= To do =
Using the records below, copy exactly the part that opens with the line holding "brown traffic cone [616,95,649,138] -> none" and closes with the line holding "grey toothbrush [337,114,443,139]", minus the pictures.

= Supplied records =
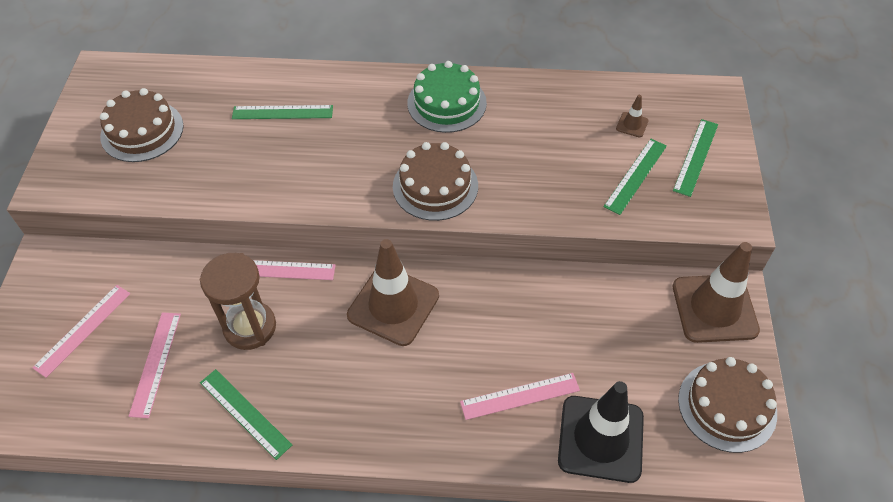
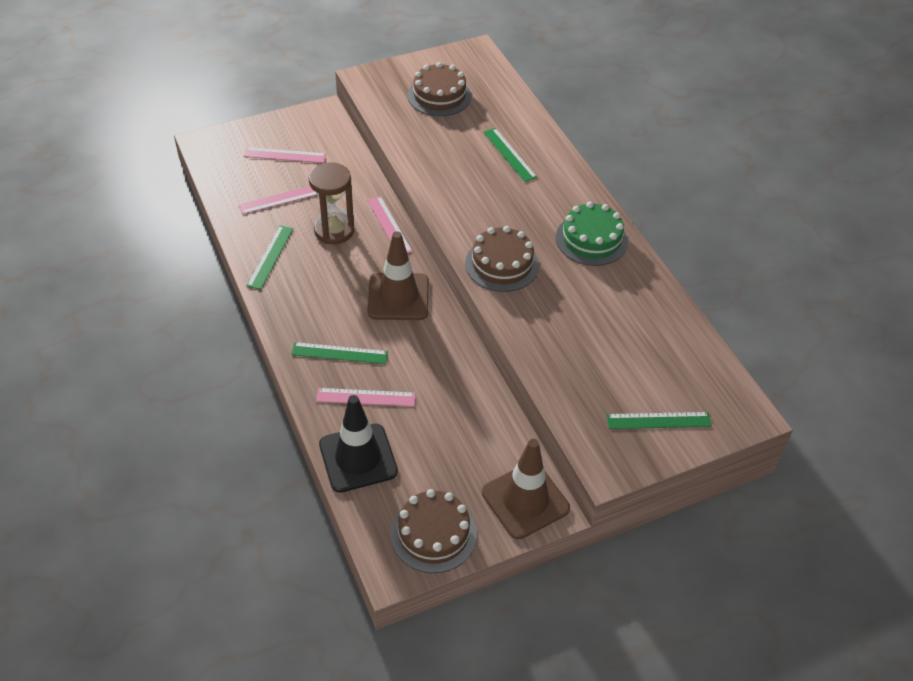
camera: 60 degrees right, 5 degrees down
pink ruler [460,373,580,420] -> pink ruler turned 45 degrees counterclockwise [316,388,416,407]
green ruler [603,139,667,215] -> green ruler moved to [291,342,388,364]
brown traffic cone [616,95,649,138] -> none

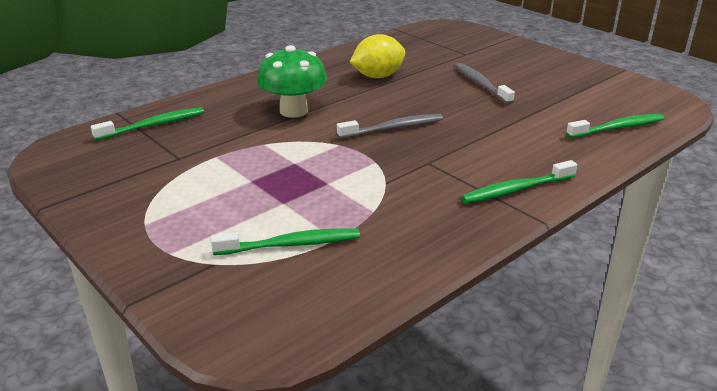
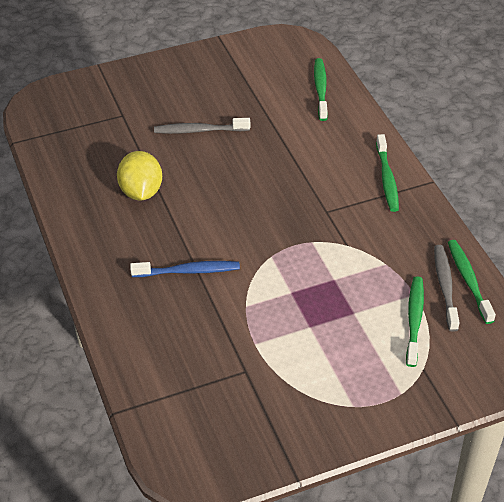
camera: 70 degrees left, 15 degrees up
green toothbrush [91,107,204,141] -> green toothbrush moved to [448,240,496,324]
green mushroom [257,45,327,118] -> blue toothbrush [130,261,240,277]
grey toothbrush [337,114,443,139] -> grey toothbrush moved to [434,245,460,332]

* * *

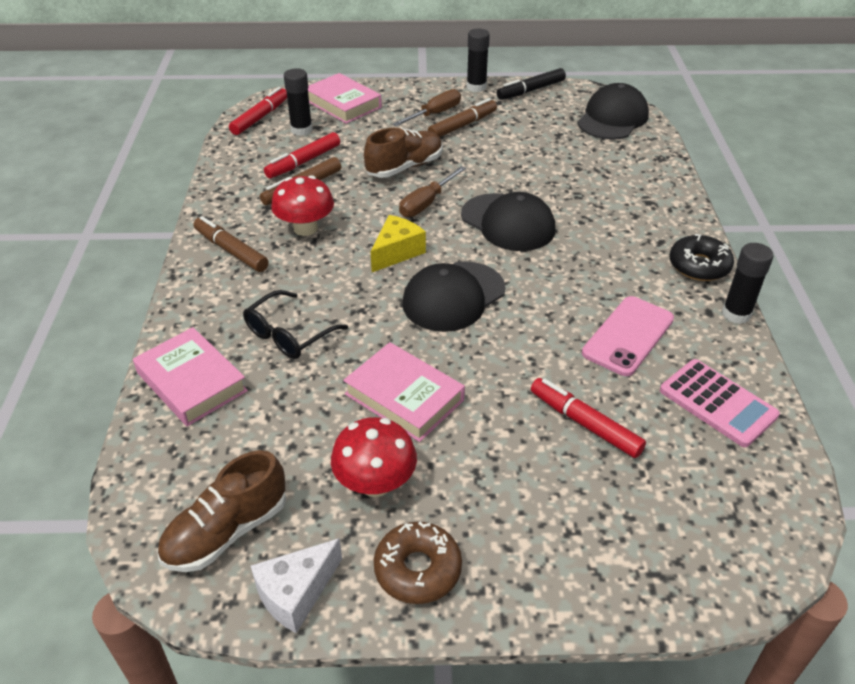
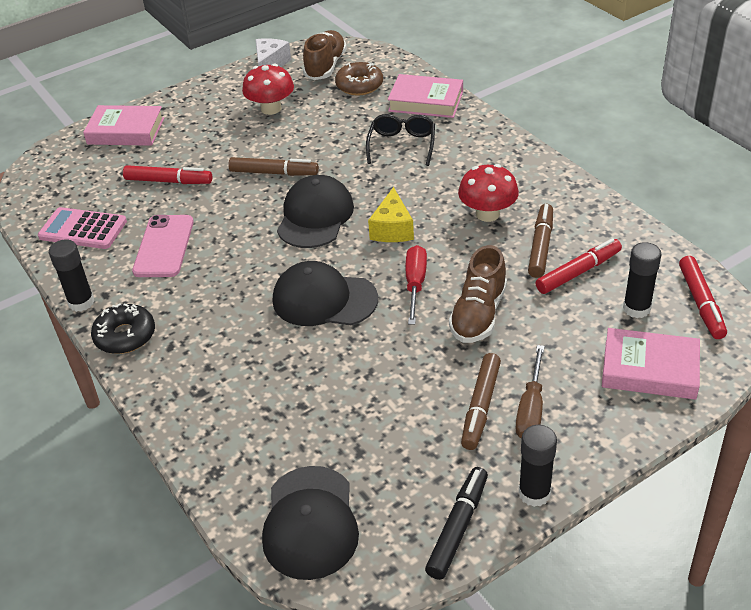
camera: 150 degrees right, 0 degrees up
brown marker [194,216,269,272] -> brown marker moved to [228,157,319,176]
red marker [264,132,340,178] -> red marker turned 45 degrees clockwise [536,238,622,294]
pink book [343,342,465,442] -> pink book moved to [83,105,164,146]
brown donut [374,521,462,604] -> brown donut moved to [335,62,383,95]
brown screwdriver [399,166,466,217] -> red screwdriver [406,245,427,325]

= Solution =
brown traffic cone [616,95,649,138] -> none

camera: 70 degrees left, 15 degrees up
green toothbrush [91,107,204,141] -> green toothbrush moved to [448,240,496,324]
green mushroom [257,45,327,118] -> blue toothbrush [130,261,240,277]
grey toothbrush [337,114,443,139] -> grey toothbrush moved to [434,245,460,332]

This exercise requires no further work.